Dataset extract
+++++

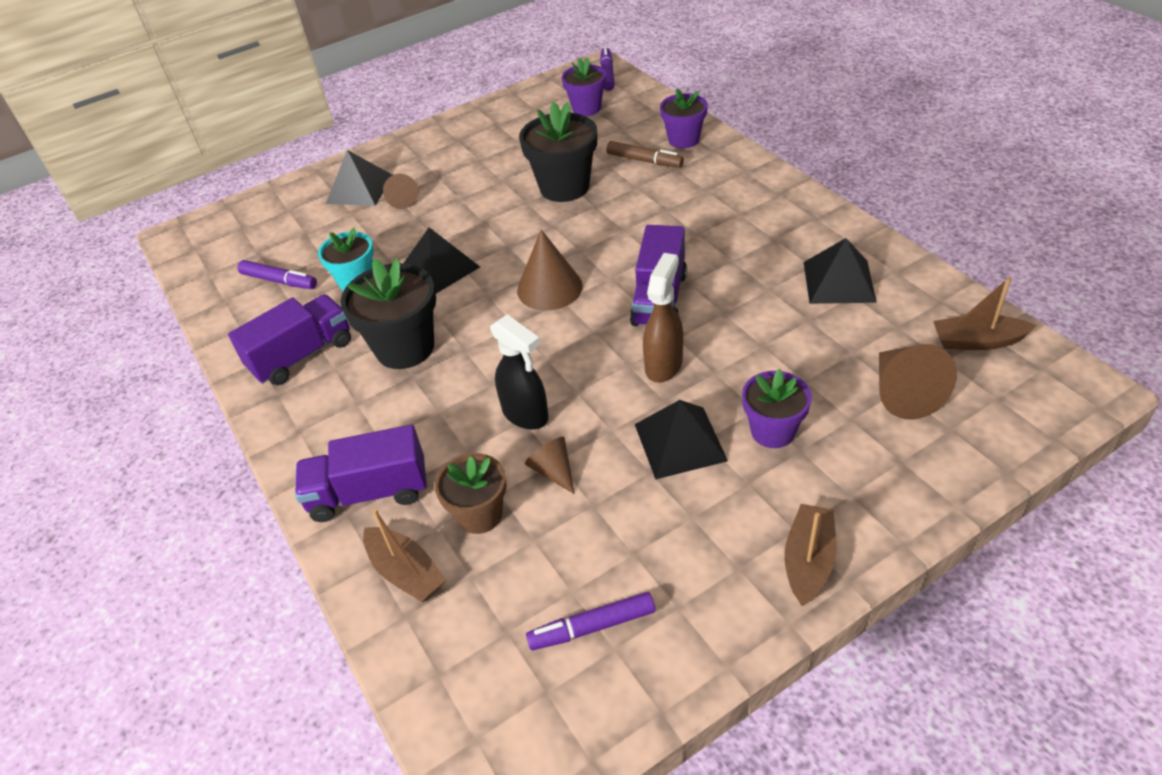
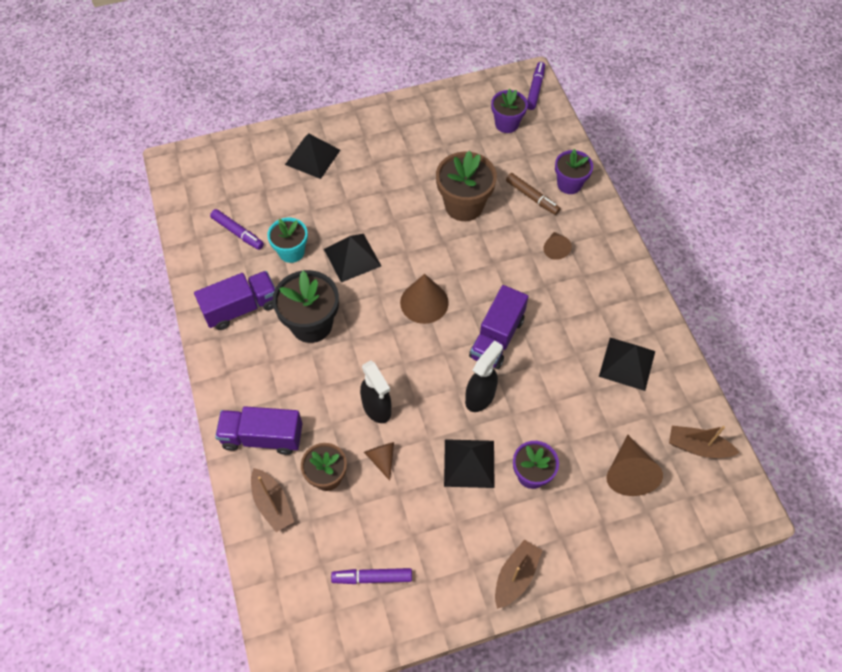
camera: 10 degrees right, 15 degrees up
(403, 200) = (342, 179): brown cone -> brown cone (555, 249)
(564, 187) = (464, 205): black flower pot -> brown flower pot
(664, 364) = (480, 396): brown spray bottle -> black spray bottle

+++++

What to work on
Show each line of the material that includes the word "brown".

Result of the task
(403, 200) = (342, 179): brown cone -> brown cone (555, 249)
(564, 187) = (464, 205): black flower pot -> brown flower pot
(664, 364) = (480, 396): brown spray bottle -> black spray bottle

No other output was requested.